Retype all of the entries word for word.

=== Dataset records ===

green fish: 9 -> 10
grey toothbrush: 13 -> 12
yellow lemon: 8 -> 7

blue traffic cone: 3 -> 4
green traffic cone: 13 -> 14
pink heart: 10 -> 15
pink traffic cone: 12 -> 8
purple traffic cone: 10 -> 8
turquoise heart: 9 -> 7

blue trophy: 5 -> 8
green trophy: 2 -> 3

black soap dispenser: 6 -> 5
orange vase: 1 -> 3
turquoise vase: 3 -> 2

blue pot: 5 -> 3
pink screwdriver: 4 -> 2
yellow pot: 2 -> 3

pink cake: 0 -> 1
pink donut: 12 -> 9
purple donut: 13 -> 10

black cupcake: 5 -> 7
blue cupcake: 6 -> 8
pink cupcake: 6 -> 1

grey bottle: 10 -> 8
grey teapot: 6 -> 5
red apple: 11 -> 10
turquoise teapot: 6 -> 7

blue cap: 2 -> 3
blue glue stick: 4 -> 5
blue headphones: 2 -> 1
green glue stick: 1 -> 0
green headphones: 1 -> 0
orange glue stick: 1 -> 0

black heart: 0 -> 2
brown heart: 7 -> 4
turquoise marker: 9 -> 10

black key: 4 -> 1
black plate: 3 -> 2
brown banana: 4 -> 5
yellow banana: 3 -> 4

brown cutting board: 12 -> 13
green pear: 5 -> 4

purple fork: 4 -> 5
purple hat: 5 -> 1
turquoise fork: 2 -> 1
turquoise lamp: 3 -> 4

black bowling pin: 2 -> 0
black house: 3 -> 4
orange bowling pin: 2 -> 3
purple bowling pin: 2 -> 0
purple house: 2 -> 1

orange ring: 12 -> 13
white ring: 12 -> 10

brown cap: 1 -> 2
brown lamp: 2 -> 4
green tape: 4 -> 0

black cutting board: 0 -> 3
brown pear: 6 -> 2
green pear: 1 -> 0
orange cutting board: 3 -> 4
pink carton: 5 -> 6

===

#### Answer to this problem
green fish: 9 -> 10
grey toothbrush: 13 -> 12
yellow lemon: 8 -> 7

blue traffic cone: 3 -> 4
green traffic cone: 13 -> 14
pink heart: 10 -> 15
pink traffic cone: 12 -> 8
purple traffic cone: 10 -> 8
turquoise heart: 9 -> 7

blue trophy: 5 -> 8
green trophy: 2 -> 3

black soap dispenser: 6 -> 5
orange vase: 1 -> 3
turquoise vase: 3 -> 2

blue pot: 5 -> 3
pink screwdriver: 4 -> 2
yellow pot: 2 -> 3

pink cake: 0 -> 1
pink donut: 12 -> 9
purple donut: 13 -> 10

black cupcake: 5 -> 7
blue cupcake: 6 -> 8
pink cupcake: 6 -> 1

grey bottle: 10 -> 8
grey teapot: 6 -> 5
red apple: 11 -> 10
turquoise teapot: 6 -> 7

blue cap: 2 -> 3
blue glue stick: 4 -> 5
blue headphones: 2 -> 1
green glue stick: 1 -> 0
green headphones: 1 -> 0
orange glue stick: 1 -> 0

black heart: 0 -> 2
brown heart: 7 -> 4
turquoise marker: 9 -> 10

black key: 4 -> 1
black plate: 3 -> 2
brown banana: 4 -> 5
yellow banana: 3 -> 4

brown cutting board: 12 -> 13
green pear: 5 -> 4

purple fork: 4 -> 5
purple hat: 5 -> 1
turquoise fork: 2 -> 1
turquoise lamp: 3 -> 4

black bowling pin: 2 -> 0
black house: 3 -> 4
orange bowling pin: 2 -> 3
purple bowling pin: 2 -> 0
purple house: 2 -> 1

orange ring: 12 -> 13
white ring: 12 -> 10

brown cap: 1 -> 2
brown lamp: 2 -> 4
green tape: 4 -> 0

black cutting board: 0 -> 3
brown pear: 6 -> 2
green pear: 1 -> 0
orange cutting board: 3 -> 4
pink carton: 5 -> 6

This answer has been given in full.